Data in this exercise Block Start
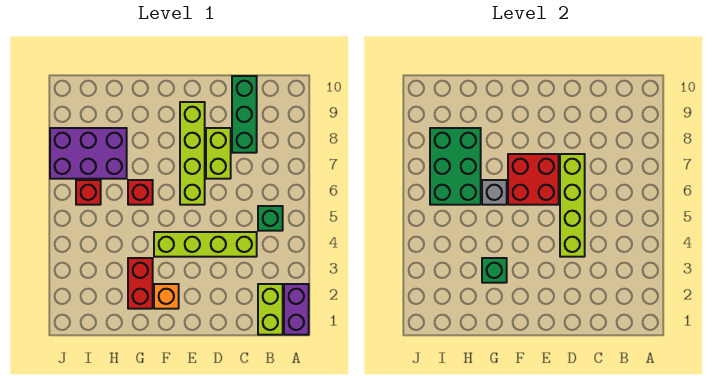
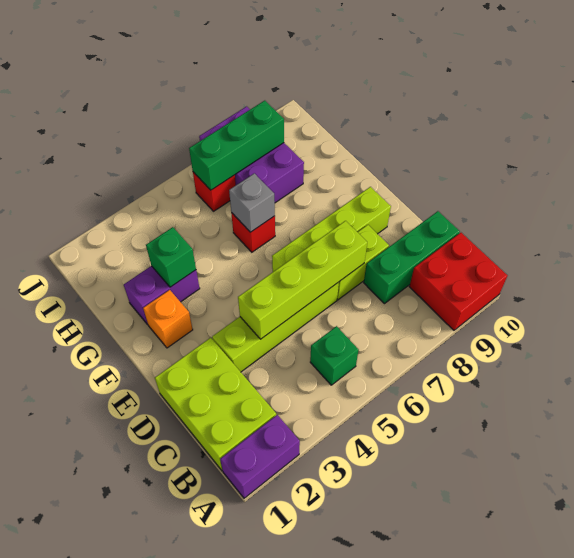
lime brick B1:B2 level 1 -> lime brick B1:D2 level 1
lime brick C4:F4 level 1 -> lime brick D3:D6 level 1
red brick E6:F7 level 2 -> red brick A9:B10 level 1
red brick G2:G3 level 1 -> purple brick G2:G3 level 1
green brick H6:I8 level 2 -> green brick I6:I8 level 2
Data in this exercise Block End
■ Problem to solve:
Copy out the data verbatim, excluding the pictures.

■ Final answer:
lime brick B1:B2 level 1 -> lime brick B1:D2 level 1
lime brick C4:F4 level 1 -> lime brick D3:D6 level 1
red brick E6:F7 level 2 -> red brick A9:B10 level 1
red brick G2:G3 level 1 -> purple brick G2:G3 level 1
green brick H6:I8 level 2 -> green brick I6:I8 level 2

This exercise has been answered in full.